[PROVIDED INFORMATION]:
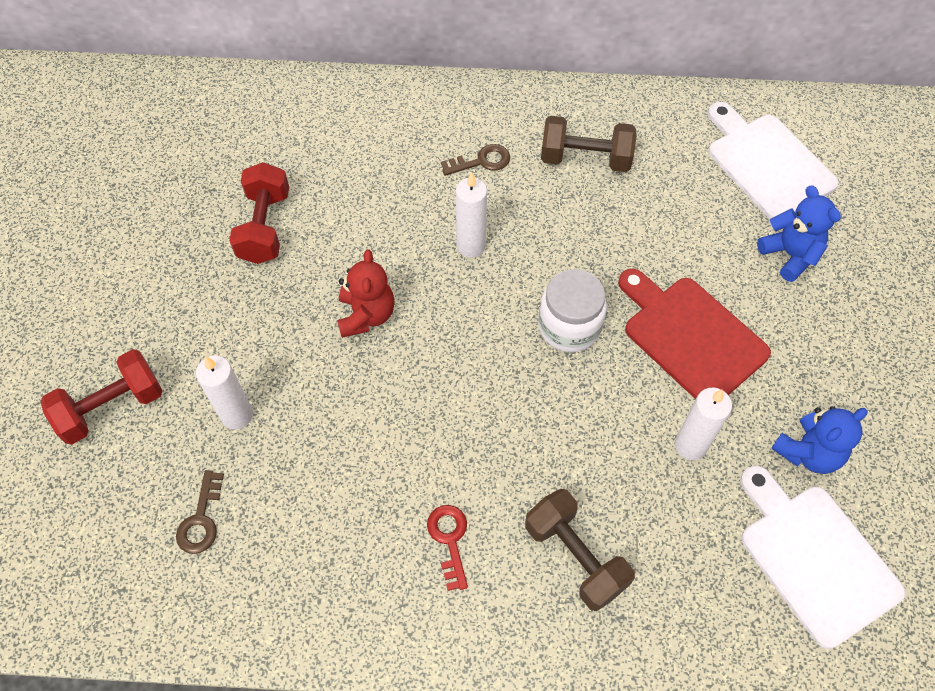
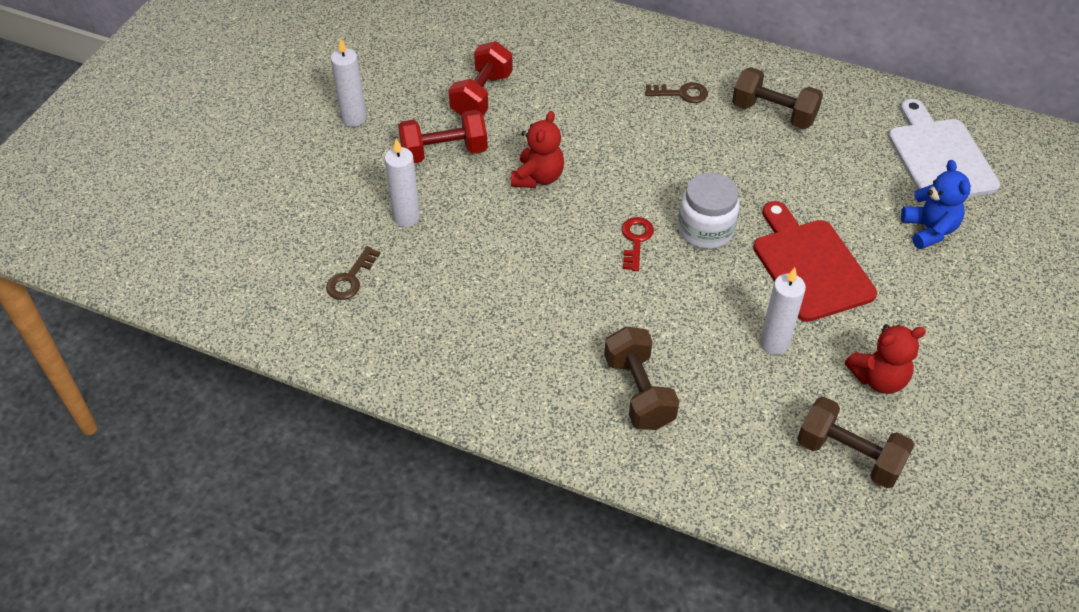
camera: 20 degrees right, 10 degrees down
red dumbbell [41,349,162,445] -> red dumbbell moved to [398,110,488,163]
red key [427,505,468,591] -> red key moved to [622,217,654,271]
white candle [456,172,487,258] -> white candle moved to [331,38,367,127]
white cutting board [740,465,905,649] -> brown dumbbell [797,397,914,488]
blue teddy bear [771,406,868,474] -> red teddy bear [845,324,926,394]

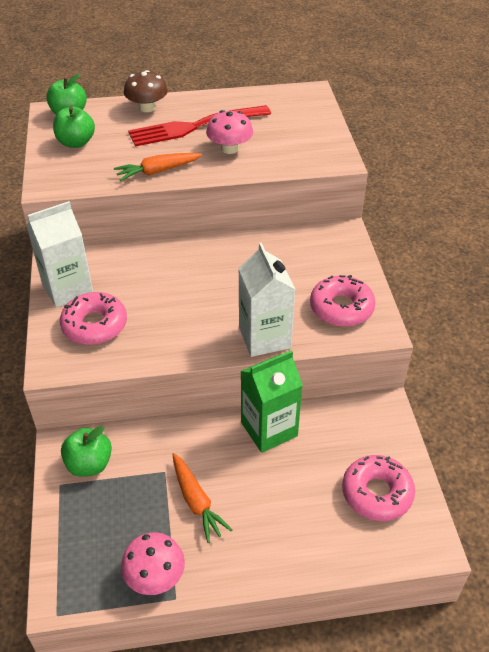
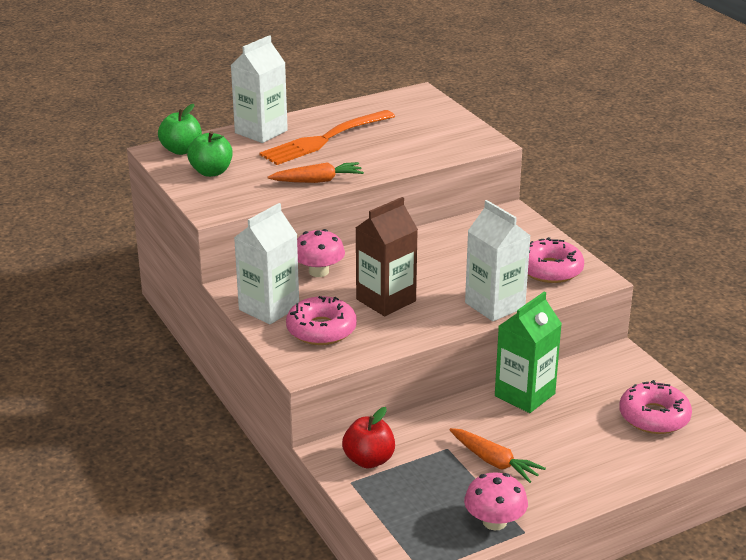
camera: 20 degrees left, 15 degrees down
green apple [61,426,112,477] -> red apple [342,407,395,468]
orange carrot [114,153,202,181] -> orange carrot turned 150 degrees counterclockwise [268,162,364,183]
brown mushroom [124,70,168,112] -> white carton [231,35,288,143]
red fork [128,105,271,147] -> orange fork [259,110,395,165]
pink mushroom [206,110,253,154] -> pink mushroom moved to [297,229,345,277]
none -> brown carton [356,197,418,316]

[TASK TO CARRY OUT]: Please find, in the entries above, every line where "moved" occurs, and copy it.

[EXERCISE SOLUTION]:
red dumbbell [41,349,162,445] -> red dumbbell moved to [398,110,488,163]
red key [427,505,468,591] -> red key moved to [622,217,654,271]
white candle [456,172,487,258] -> white candle moved to [331,38,367,127]
pink mushroom [206,110,253,154] -> pink mushroom moved to [297,229,345,277]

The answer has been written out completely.